Your instructions |
Pull every line holding the word "none" from the data below and copy it.

------ Material supplied ------

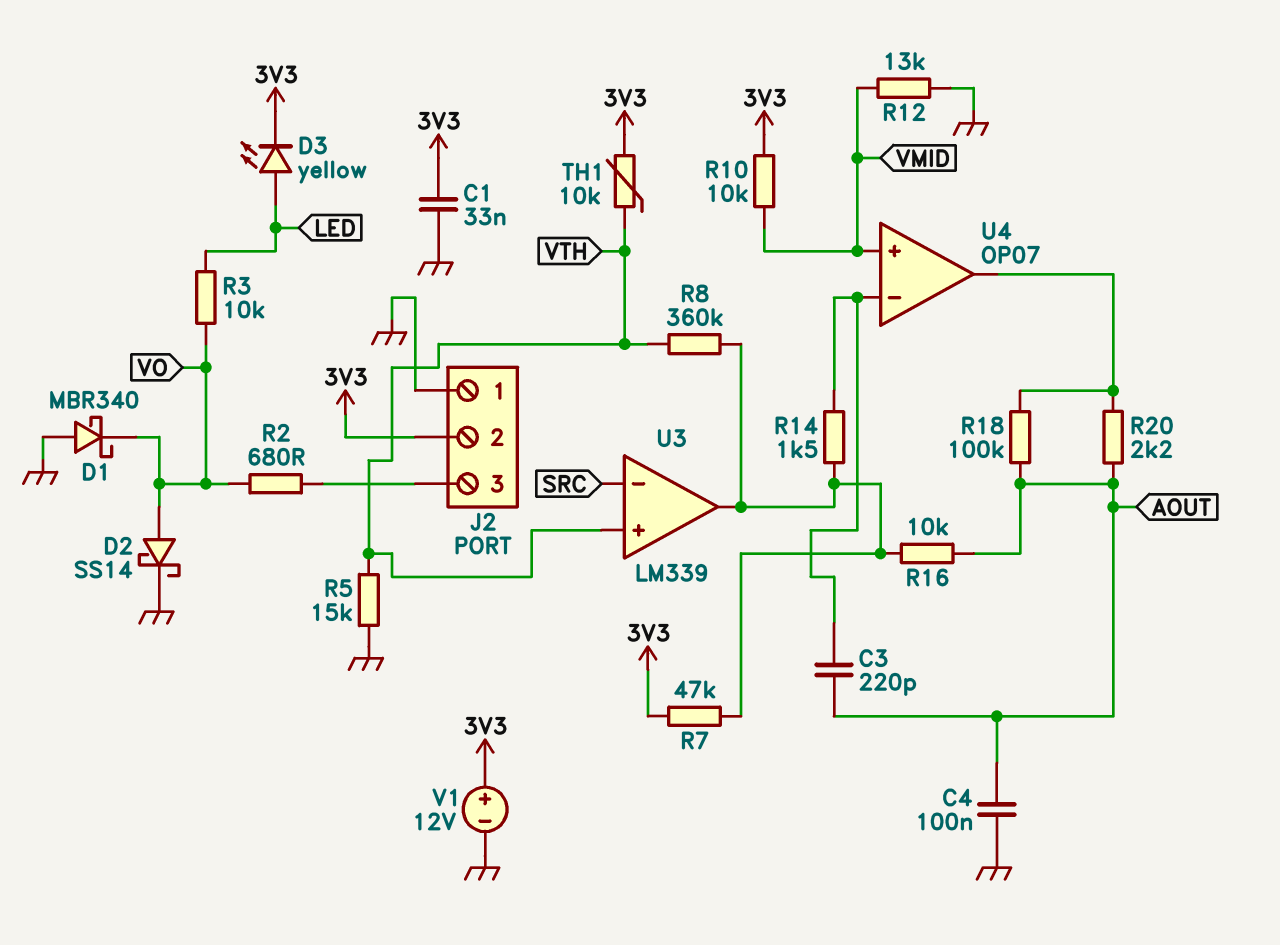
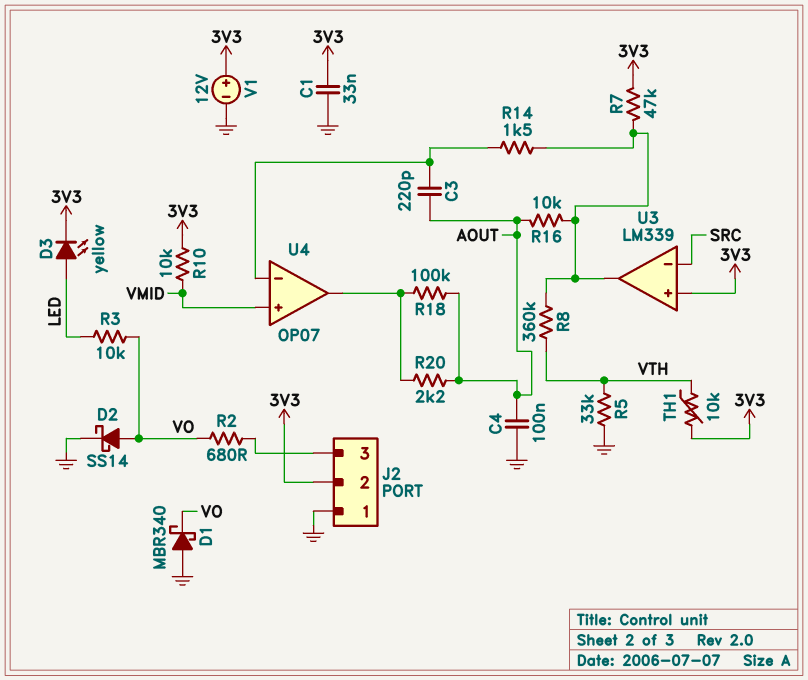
R5: 15k (GND, VTH) -> 33k (GND, VTH)
R12: 13k (GND, VMID) -> none
U3 pin in+: VTH -> 3V3

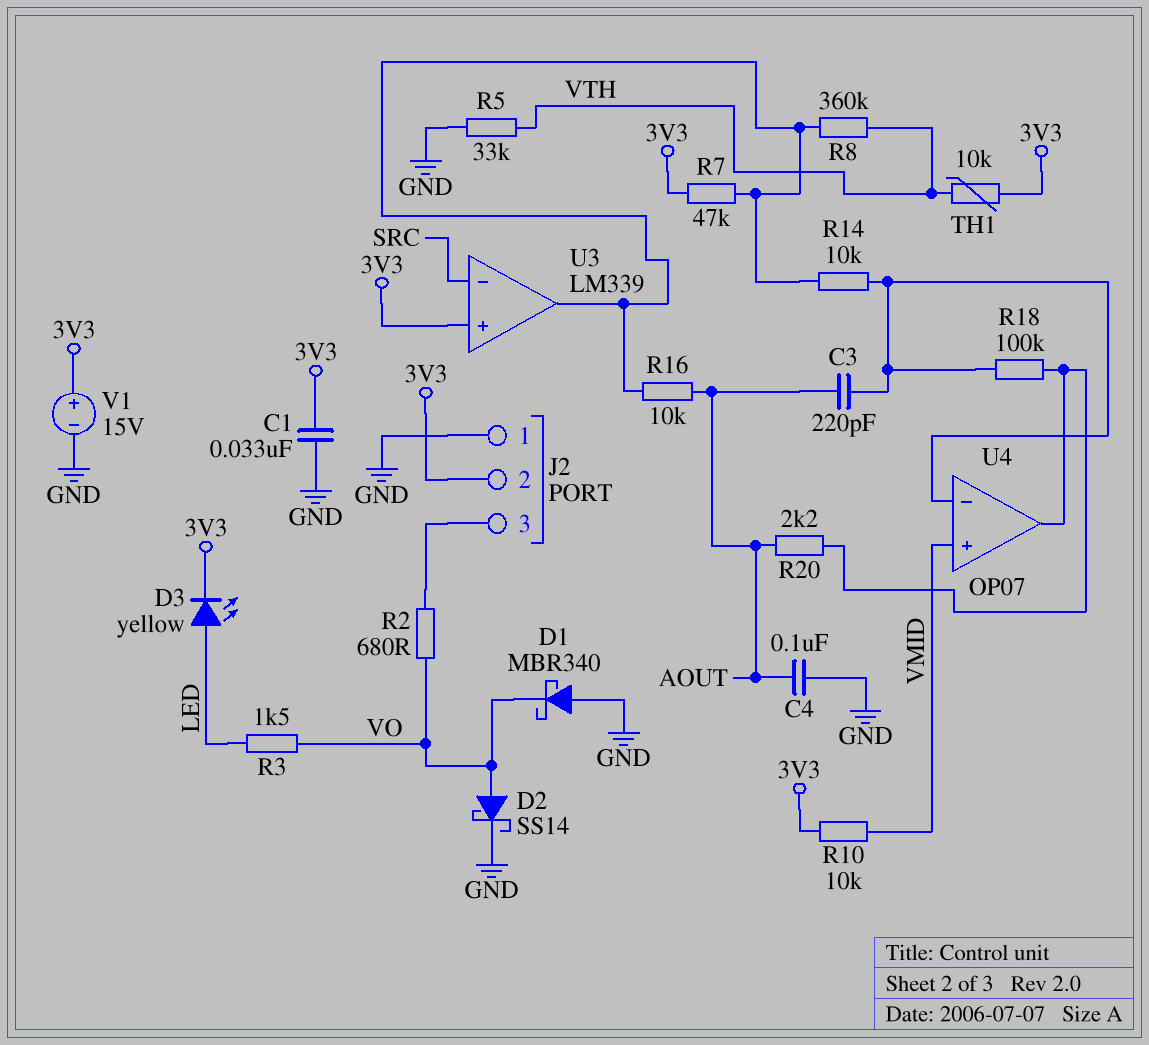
R3: 10k (LED, VO) -> 1.5k (LED, VO)
R14: 1.5k (U3/out, U4/in-) -> 10k (U3/out, U4/in-)
R18: 100k (AOUT, U4/out) -> 100k (U4/in-, U4/out)
V1: 12V (plus 3V3, minus GND) -> 15V (plus 3V3, minus GND)

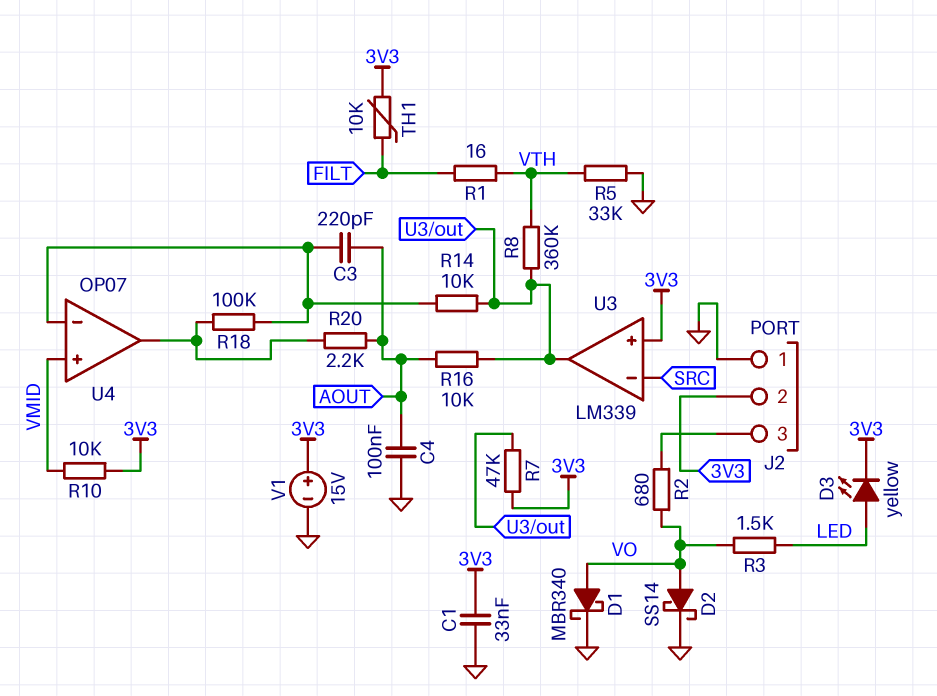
D1: schottky MBR340 (A GND, K VO) -> schottky MBR340 (A VO, K GND)
R1: none -> 16 (FILT, VTH)
TH1: 10k (3V3, VTH) -> 10k (3V3, FILT)

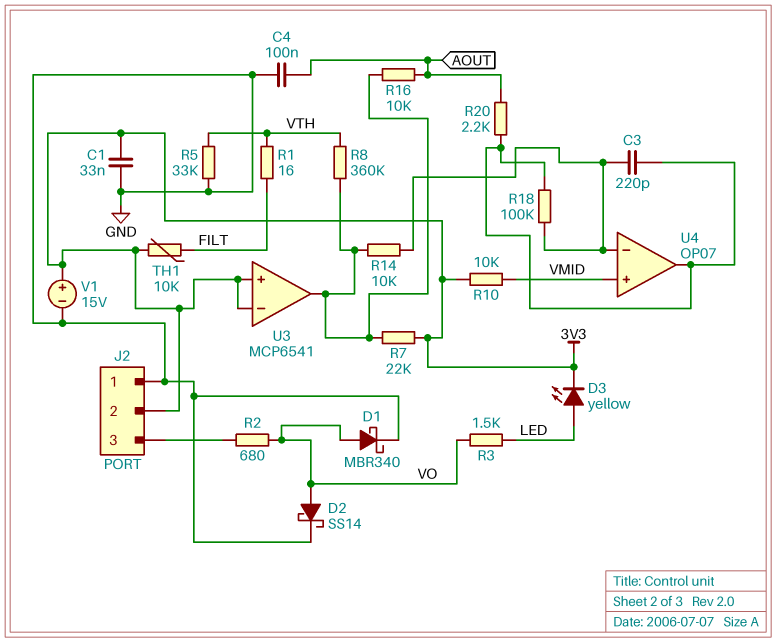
C3: 220pF (AOUT, U4/in-) -> 220pF (U4/in-, U4/out)
R7: 47k (3V3, U3/out) -> 22k (3V3, U3/out)
U3: LM339 -> MCP6541
U3 pin in-: SRC -> 3V3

------

Problem solution |
R12: 13k (GND, VMID) -> none
R1: none -> 16 (FILT, VTH)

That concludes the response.